About this exercise —
Please copy out each entry, word for word.

Data items:
*** Block opens ***

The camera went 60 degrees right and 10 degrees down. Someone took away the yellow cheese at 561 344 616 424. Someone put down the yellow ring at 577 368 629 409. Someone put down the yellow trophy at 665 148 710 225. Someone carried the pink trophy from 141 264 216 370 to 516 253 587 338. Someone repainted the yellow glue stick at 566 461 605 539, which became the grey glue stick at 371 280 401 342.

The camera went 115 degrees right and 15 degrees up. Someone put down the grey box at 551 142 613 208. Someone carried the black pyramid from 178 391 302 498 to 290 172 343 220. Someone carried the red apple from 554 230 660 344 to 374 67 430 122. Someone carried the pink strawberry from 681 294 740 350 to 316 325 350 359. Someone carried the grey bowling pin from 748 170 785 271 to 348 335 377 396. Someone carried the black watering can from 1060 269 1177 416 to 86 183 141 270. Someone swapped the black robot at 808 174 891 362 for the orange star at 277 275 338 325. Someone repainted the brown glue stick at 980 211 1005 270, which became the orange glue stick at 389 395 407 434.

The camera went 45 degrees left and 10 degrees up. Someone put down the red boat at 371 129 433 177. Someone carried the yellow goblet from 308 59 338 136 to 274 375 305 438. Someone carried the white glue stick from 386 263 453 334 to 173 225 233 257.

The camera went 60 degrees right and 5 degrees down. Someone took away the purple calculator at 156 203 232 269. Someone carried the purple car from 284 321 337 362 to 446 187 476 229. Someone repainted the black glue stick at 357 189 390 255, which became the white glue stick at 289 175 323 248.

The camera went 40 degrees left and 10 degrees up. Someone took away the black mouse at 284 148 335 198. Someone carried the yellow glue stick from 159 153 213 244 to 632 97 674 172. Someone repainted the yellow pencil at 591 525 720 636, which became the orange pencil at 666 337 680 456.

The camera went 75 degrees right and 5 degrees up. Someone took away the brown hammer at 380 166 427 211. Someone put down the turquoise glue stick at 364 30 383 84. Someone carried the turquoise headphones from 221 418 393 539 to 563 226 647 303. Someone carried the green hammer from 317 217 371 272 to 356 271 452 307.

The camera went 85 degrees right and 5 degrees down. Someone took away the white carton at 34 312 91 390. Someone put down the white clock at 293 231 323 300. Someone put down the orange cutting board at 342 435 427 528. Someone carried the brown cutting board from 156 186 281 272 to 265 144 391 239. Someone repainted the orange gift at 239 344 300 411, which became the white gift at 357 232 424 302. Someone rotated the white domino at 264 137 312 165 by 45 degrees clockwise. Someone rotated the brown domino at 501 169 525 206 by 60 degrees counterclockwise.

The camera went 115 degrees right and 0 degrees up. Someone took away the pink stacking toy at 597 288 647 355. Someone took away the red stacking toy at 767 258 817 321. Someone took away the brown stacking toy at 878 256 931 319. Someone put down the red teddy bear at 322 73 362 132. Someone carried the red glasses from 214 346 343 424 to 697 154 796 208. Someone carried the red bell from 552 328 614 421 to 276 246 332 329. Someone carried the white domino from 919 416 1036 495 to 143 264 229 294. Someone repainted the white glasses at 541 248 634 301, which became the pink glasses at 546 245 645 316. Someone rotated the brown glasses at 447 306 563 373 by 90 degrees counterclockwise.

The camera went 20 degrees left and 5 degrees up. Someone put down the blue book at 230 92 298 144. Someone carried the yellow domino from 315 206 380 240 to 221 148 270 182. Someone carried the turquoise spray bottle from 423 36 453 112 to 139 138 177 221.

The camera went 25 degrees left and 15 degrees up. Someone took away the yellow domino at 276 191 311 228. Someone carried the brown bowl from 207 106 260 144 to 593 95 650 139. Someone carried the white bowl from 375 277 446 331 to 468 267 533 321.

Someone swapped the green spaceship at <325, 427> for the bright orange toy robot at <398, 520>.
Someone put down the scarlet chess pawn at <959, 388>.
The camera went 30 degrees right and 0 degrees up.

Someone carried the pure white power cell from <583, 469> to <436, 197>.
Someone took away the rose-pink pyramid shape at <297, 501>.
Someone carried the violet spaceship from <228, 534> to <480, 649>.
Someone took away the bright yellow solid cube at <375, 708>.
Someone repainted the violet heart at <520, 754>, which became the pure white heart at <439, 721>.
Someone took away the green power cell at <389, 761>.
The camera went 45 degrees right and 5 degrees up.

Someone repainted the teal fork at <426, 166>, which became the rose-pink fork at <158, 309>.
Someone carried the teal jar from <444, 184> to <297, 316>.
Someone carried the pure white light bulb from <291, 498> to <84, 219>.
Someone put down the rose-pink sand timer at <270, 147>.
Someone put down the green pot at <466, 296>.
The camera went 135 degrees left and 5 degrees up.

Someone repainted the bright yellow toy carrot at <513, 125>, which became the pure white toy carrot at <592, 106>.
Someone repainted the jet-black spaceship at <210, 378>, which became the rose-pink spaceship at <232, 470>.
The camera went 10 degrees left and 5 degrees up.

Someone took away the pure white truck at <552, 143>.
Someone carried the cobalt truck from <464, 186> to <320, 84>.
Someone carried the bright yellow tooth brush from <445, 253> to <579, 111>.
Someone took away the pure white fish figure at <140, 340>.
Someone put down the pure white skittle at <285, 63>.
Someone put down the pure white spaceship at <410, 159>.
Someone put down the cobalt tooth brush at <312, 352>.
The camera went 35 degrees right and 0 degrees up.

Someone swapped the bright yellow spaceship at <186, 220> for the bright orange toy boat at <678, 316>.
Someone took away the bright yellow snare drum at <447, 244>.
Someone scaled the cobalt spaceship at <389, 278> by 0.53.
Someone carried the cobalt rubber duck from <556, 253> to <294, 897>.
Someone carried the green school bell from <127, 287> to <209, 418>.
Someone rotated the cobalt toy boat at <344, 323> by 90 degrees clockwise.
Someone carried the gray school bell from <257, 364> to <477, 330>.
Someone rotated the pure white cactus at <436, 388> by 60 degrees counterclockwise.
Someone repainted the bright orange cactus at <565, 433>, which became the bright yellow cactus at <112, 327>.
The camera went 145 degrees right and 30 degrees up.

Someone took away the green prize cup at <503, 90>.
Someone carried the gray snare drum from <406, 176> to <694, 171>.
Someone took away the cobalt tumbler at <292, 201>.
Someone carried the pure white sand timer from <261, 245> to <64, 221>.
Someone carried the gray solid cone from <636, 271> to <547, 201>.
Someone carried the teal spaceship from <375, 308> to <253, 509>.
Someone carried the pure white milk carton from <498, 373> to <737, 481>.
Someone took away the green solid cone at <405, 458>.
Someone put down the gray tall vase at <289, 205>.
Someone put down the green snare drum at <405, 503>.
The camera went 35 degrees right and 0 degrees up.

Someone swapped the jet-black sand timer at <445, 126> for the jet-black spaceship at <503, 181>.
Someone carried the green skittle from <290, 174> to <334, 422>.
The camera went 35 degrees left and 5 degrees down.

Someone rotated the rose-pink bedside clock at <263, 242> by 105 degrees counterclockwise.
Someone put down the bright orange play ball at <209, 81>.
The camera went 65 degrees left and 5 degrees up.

*** Block closes ***

Solution for this problem —
The camera went 60 degrees right and 10 degrees down. Someone took away the yellow cheese at 561 344 616 424. Someone put down the yellow ring at 577 368 629 409. Someone put down the yellow trophy at 665 148 710 225. Someone carried the pink trophy from 141 264 216 370 to 516 253 587 338. Someone repainted the yellow glue stick at 566 461 605 539, which became the grey glue stick at 371 280 401 342.

The camera went 115 degrees right and 15 degrees up. Someone put down the grey box at 551 142 613 208. Someone carried the black pyramid from 178 391 302 498 to 290 172 343 220. Someone carried the red apple from 554 230 660 344 to 374 67 430 122. Someone carried the pink strawberry from 681 294 740 350 to 316 325 350 359. Someone carried the grey bowling pin from 748 170 785 271 to 348 335 377 396. Someone carried the black watering can from 1060 269 1177 416 to 86 183 141 270. Someone swapped the black robot at 808 174 891 362 for the orange star at 277 275 338 325. Someone repainted the brown glue stick at 980 211 1005 270, which became the orange glue stick at 389 395 407 434.

The camera went 45 degrees left and 10 degrees up. Someone put down the red boat at 371 129 433 177. Someone carried the yellow goblet from 308 59 338 136 to 274 375 305 438. Someone carried the white glue stick from 386 263 453 334 to 173 225 233 257.

The camera went 60 degrees right and 5 degrees down. Someone took away the purple calculator at 156 203 232 269. Someone carried the purple car from 284 321 337 362 to 446 187 476 229. Someone repainted the black glue stick at 357 189 390 255, which became the white glue stick at 289 175 323 248.

The camera went 40 degrees left and 10 degrees up. Someone took away the black mouse at 284 148 335 198. Someone carried the yellow glue stick from 159 153 213 244 to 632 97 674 172. Someone repainted the yellow pencil at 591 525 720 636, which became the orange pencil at 666 337 680 456.

The camera went 75 degrees right and 5 degrees up. Someone took away the brown hammer at 380 166 427 211. Someone put down the turquoise glue stick at 364 30 383 84. Someone carried the turquoise headphones from 221 418 393 539 to 563 226 647 303. Someone carried the green hammer from 317 217 371 272 to 356 271 452 307.

The camera went 85 degrees right and 5 degrees down. Someone took away the white carton at 34 312 91 390. Someone put down the white clock at 293 231 323 300. Someone put down the orange cutting board at 342 435 427 528. Someone carried the brown cutting board from 156 186 281 272 to 265 144 391 239. Someone repainted the orange gift at 239 344 300 411, which became the white gift at 357 232 424 302. Someone rotated the white domino at 264 137 312 165 by 45 degrees clockwise. Someone rotated the brown domino at 501 169 525 206 by 60 degrees counterclockwise.

The camera went 115 degrees right and 0 degrees up. Someone took away the pink stacking toy at 597 288 647 355. Someone took away the red stacking toy at 767 258 817 321. Someone took away the brown stacking toy at 878 256 931 319. Someone put down the red teddy bear at 322 73 362 132. Someone carried the red glasses from 214 346 343 424 to 697 154 796 208. Someone carried the red bell from 552 328 614 421 to 276 246 332 329. Someone carried the white domino from 919 416 1036 495 to 143 264 229 294. Someone repainted the white glasses at 541 248 634 301, which became the pink glasses at 546 245 645 316. Someone rotated the brown glasses at 447 306 563 373 by 90 degrees counterclockwise.

The camera went 20 degrees left and 5 degrees up. Someone put down the blue book at 230 92 298 144. Someone carried the yellow domino from 315 206 380 240 to 221 148 270 182. Someone carried the turquoise spray bottle from 423 36 453 112 to 139 138 177 221.

The camera went 25 degrees left and 15 degrees up. Someone took away the yellow domino at 276 191 311 228. Someone carried the brown bowl from 207 106 260 144 to 593 95 650 139. Someone carried the white bowl from 375 277 446 331 to 468 267 533 321.

Someone swapped the green spaceship at <325, 427> for the bright orange toy robot at <398, 520>.
Someone put down the scarlet chess pawn at <959, 388>.
The camera went 30 degrees right and 0 degrees up.

Someone carried the pure white power cell from <583, 469> to <436, 197>.
Someone took away the rose-pink pyramid shape at <297, 501>.
Someone carried the violet spaceship from <228, 534> to <480, 649>.
Someone took away the bright yellow solid cube at <375, 708>.
Someone repainted the violet heart at <520, 754>, which became the pure white heart at <439, 721>.
Someone took away the green power cell at <389, 761>.
The camera went 45 degrees right and 5 degrees up.

Someone repainted the teal fork at <426, 166>, which became the rose-pink fork at <158, 309>.
Someone carried the teal jar from <444, 184> to <297, 316>.
Someone carried the pure white light bulb from <291, 498> to <84, 219>.
Someone put down the rose-pink sand timer at <270, 147>.
Someone put down the green pot at <466, 296>.
The camera went 135 degrees left and 5 degrees up.

Someone repainted the bright yellow toy carrot at <513, 125>, which became the pure white toy carrot at <592, 106>.
Someone repainted the jet-black spaceship at <210, 378>, which became the rose-pink spaceship at <232, 470>.
The camera went 10 degrees left and 5 degrees up.

Someone took away the pure white truck at <552, 143>.
Someone carried the cobalt truck from <464, 186> to <320, 84>.
Someone carried the bright yellow tooth brush from <445, 253> to <579, 111>.
Someone took away the pure white fish figure at <140, 340>.
Someone put down the pure white skittle at <285, 63>.
Someone put down the pure white spaceship at <410, 159>.
Someone put down the cobalt tooth brush at <312, 352>.
The camera went 35 degrees right and 0 degrees up.

Someone swapped the bright yellow spaceship at <186, 220> for the bright orange toy boat at <678, 316>.
Someone took away the bright yellow snare drum at <447, 244>.
Someone scaled the cobalt spaceship at <389, 278> by 0.53.
Someone carried the cobalt rubber duck from <556, 253> to <294, 897>.
Someone carried the green school bell from <127, 287> to <209, 418>.
Someone rotated the cobalt toy boat at <344, 323> by 90 degrees clockwise.
Someone carried the gray school bell from <257, 364> to <477, 330>.
Someone rotated the pure white cactus at <436, 388> by 60 degrees counterclockwise.
Someone repainted the bright orange cactus at <565, 433>, which became the bright yellow cactus at <112, 327>.
The camera went 145 degrees right and 30 degrees up.

Someone took away the green prize cup at <503, 90>.
Someone carried the gray snare drum from <406, 176> to <694, 171>.
Someone took away the cobalt tumbler at <292, 201>.
Someone carried the pure white sand timer from <261, 245> to <64, 221>.
Someone carried the gray solid cone from <636, 271> to <547, 201>.
Someone carried the teal spaceship from <375, 308> to <253, 509>.
Someone carried the pure white milk carton from <498, 373> to <737, 481>.
Someone took away the green solid cone at <405, 458>.
Someone put down the gray tall vase at <289, 205>.
Someone put down the green snare drum at <405, 503>.
The camera went 35 degrees right and 0 degrees up.

Someone swapped the jet-black sand timer at <445, 126> for the jet-black spaceship at <503, 181>.
Someone carried the green skittle from <290, 174> to <334, 422>.
The camera went 35 degrees left and 5 degrees down.

Someone rotated the rose-pink bedside clock at <263, 242> by 105 degrees counterclockwise.
Someone put down the bright orange play ball at <209, 81>.
The camera went 65 degrees left and 5 degrees up.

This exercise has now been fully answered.